- _What to work on_: Your output should match the listing below word for word, without any images.

- _Data provided_:
****************
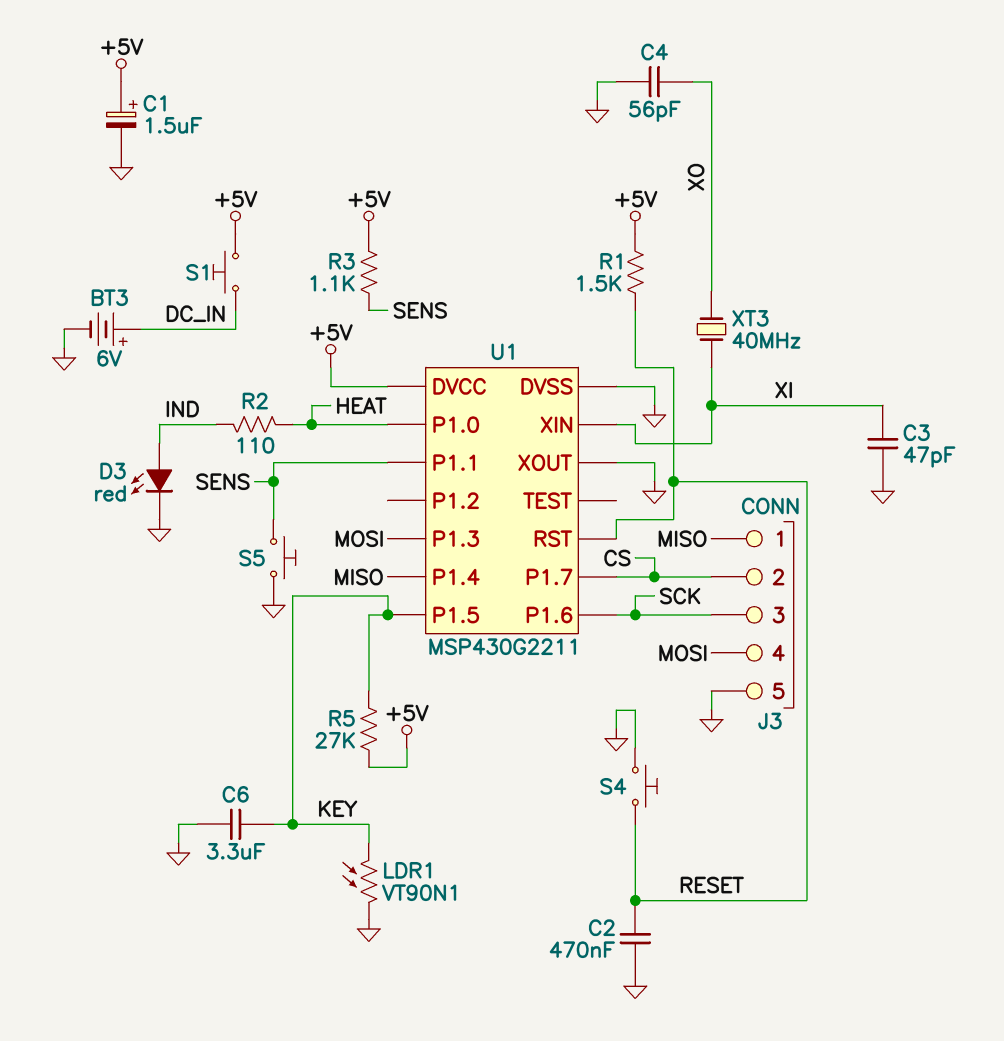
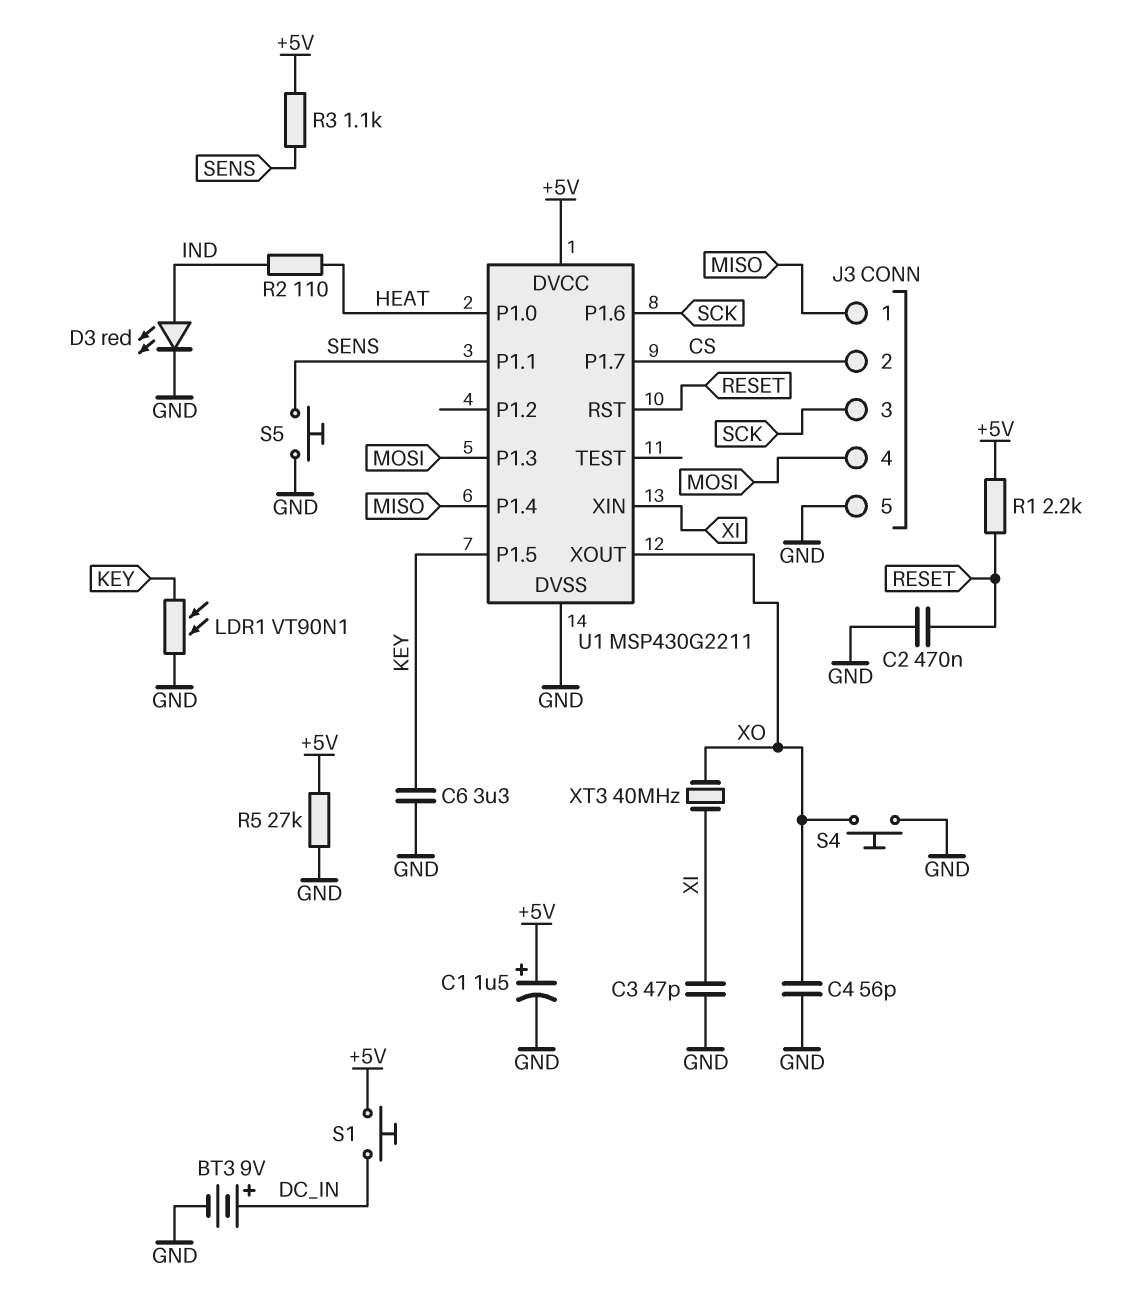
BT3: 6V (plus DC_IN, minus GND) -> 9V (plus DC_IN, minus GND)
R1: 1.5k (+5V, RESET) -> 2.2k (+5V, RESET)
R5: 27k (+5V, KEY) -> 27k (+5V, GND)
S4: button (GND, RESET) -> button (GND, XO)
U1 pin XOUT: GND -> XO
****************
- _Your solution_:
BT3: 6V (plus DC_IN, minus GND) -> 9V (plus DC_IN, minus GND)
R1: 1.5k (+5V, RESET) -> 2.2k (+5V, RESET)
R5: 27k (+5V, KEY) -> 27k (+5V, GND)
S4: button (GND, RESET) -> button (GND, XO)
U1 pin XOUT: GND -> XO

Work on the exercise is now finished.